» TASK DETAILS
In the listing beneath this line, copy exactly the lines starting with the one containing "orange shoe: 0 -> 2" and going on through the one containing "white shoe: 1 -> 2".

» SUPPLIED RECORDS
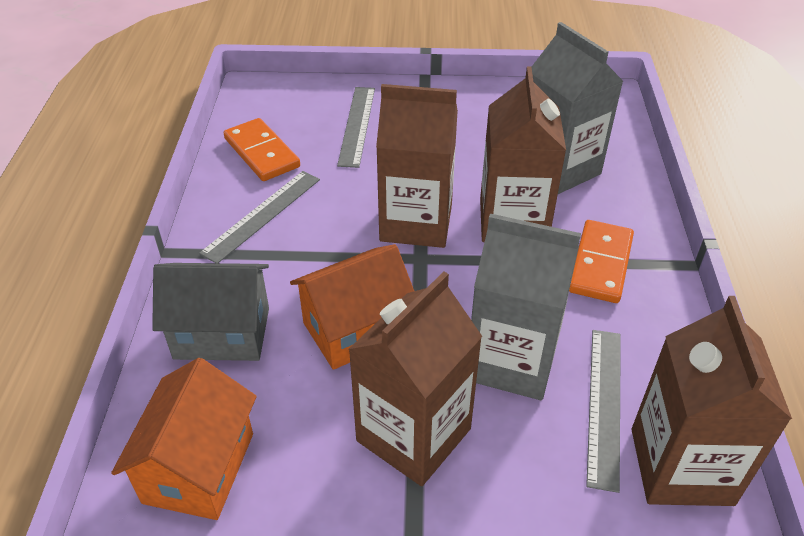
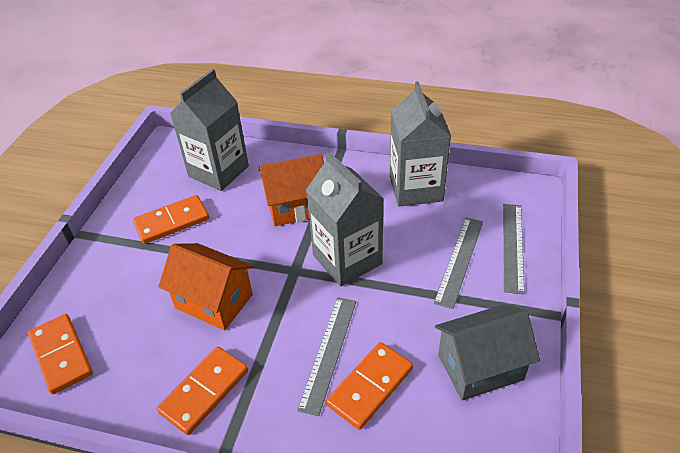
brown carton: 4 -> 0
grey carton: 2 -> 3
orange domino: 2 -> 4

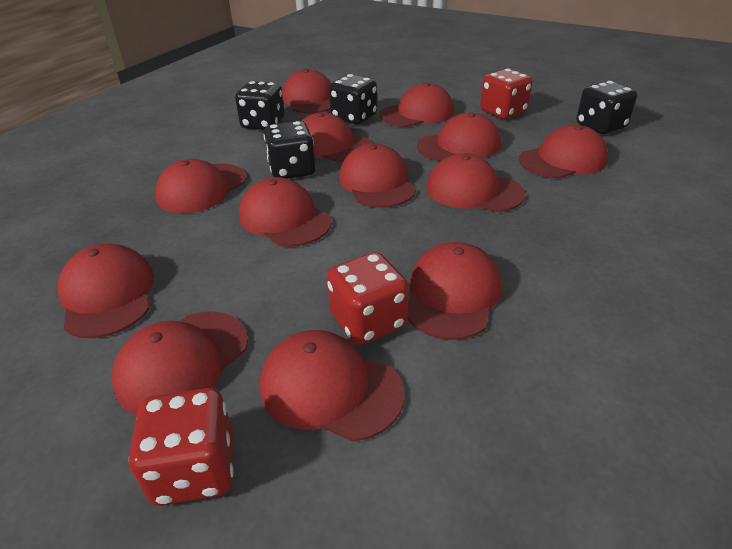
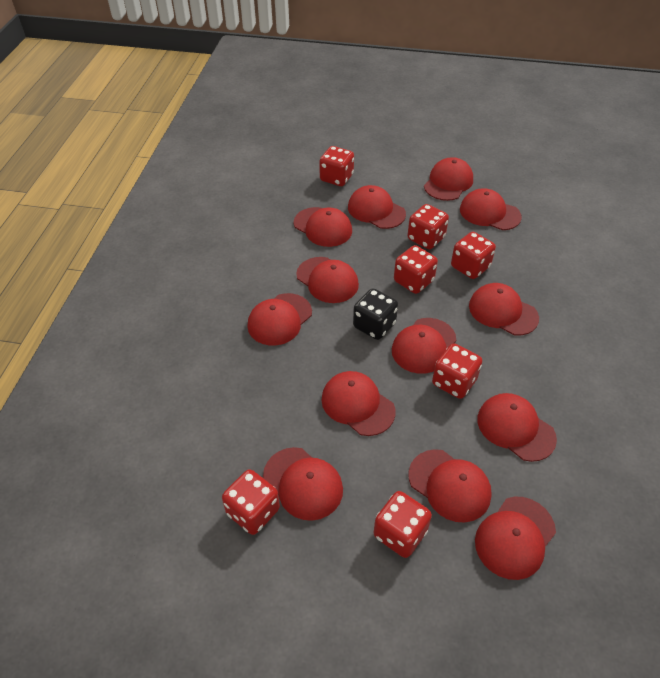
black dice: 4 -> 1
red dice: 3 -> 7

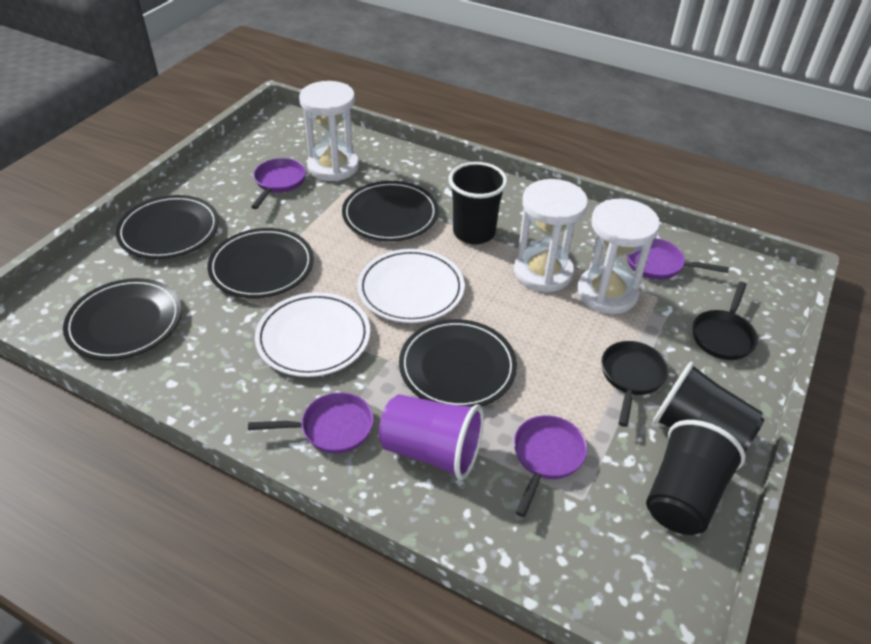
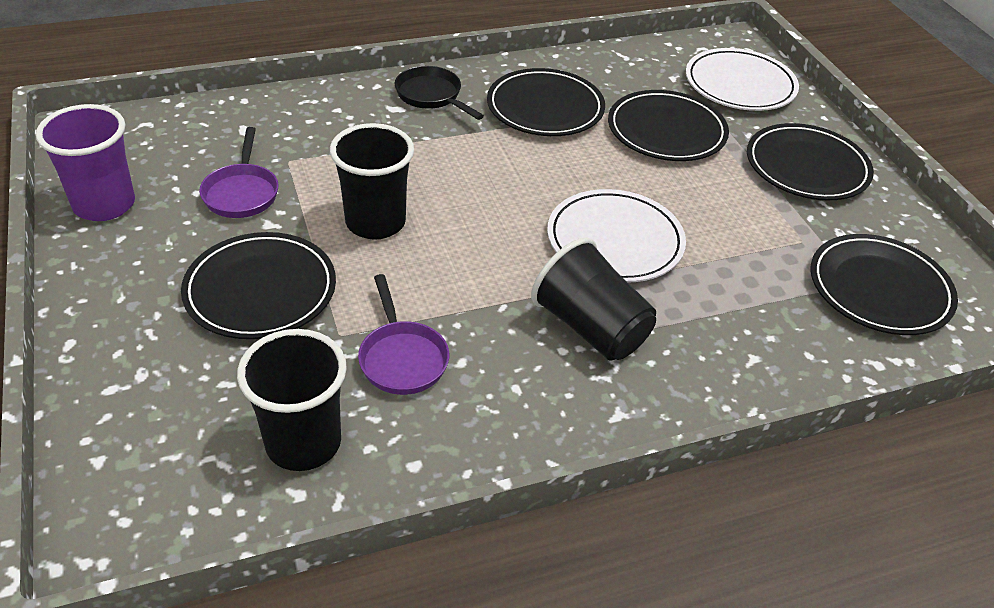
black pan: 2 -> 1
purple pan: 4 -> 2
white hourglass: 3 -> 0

==

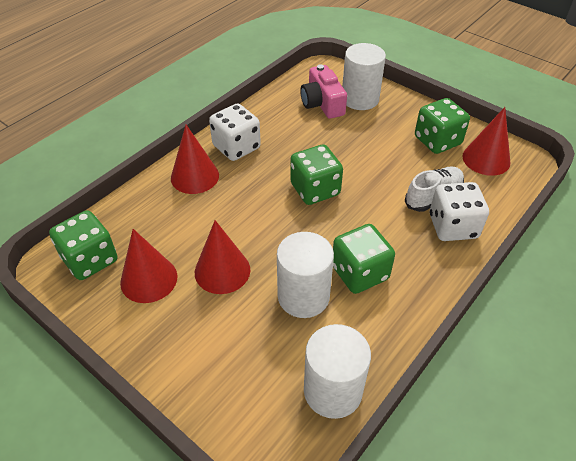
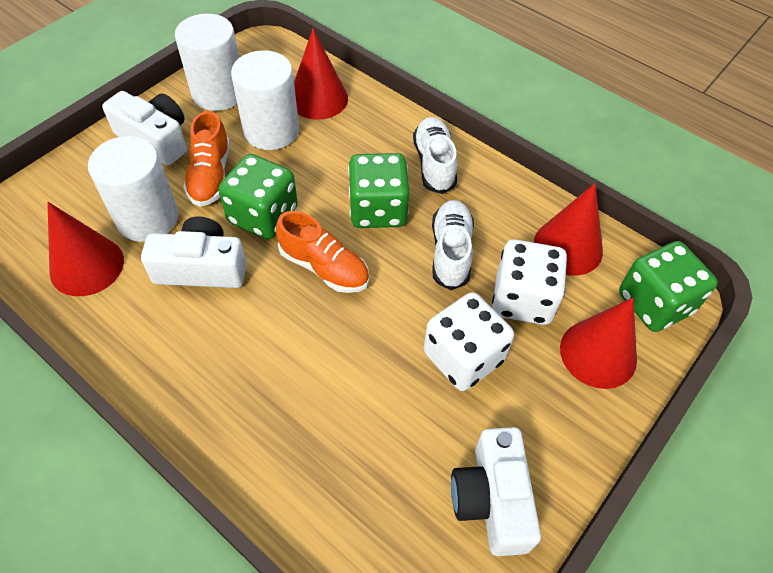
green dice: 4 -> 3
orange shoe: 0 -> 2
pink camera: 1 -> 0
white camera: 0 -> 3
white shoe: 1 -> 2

--

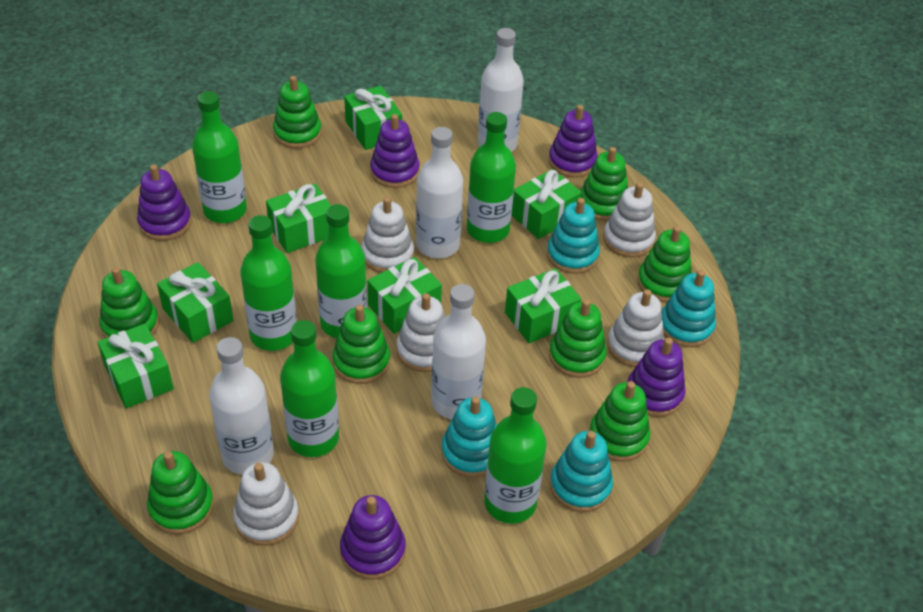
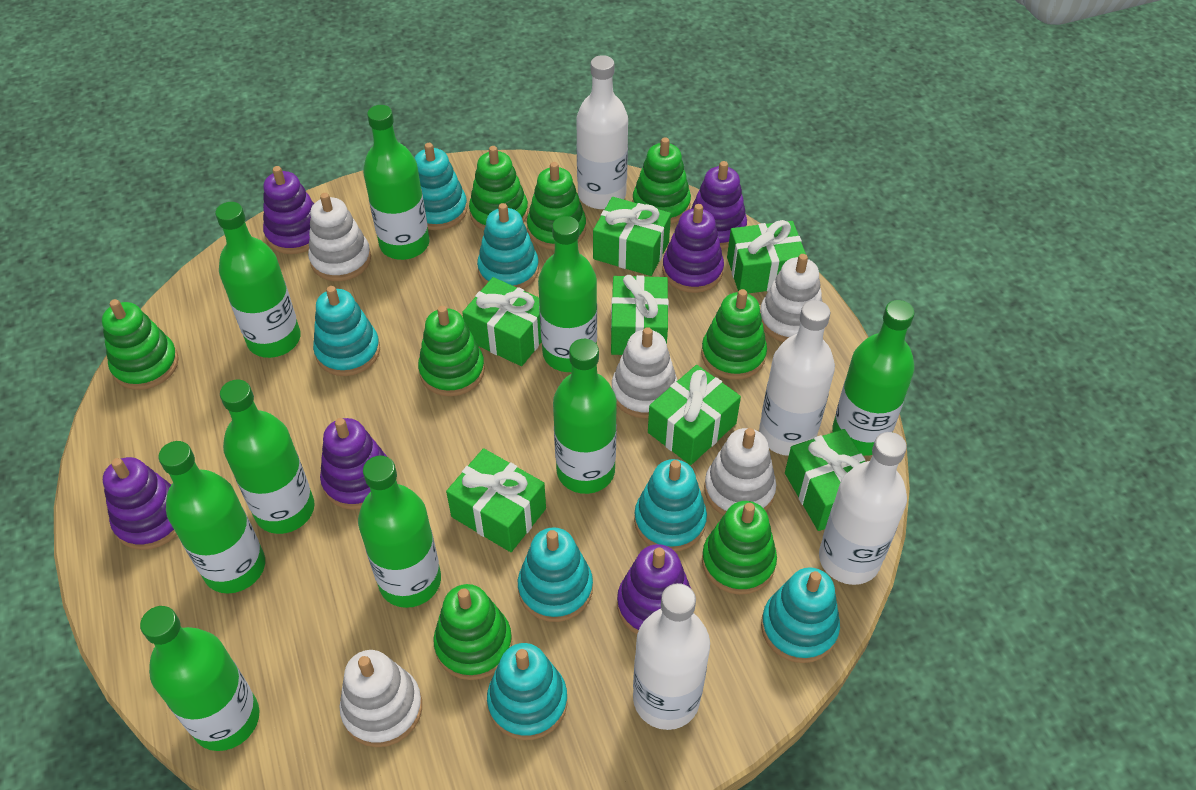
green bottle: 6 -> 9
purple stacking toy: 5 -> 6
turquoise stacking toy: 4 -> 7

» REPLY
orange shoe: 0 -> 2
pink camera: 1 -> 0
white camera: 0 -> 3
white shoe: 1 -> 2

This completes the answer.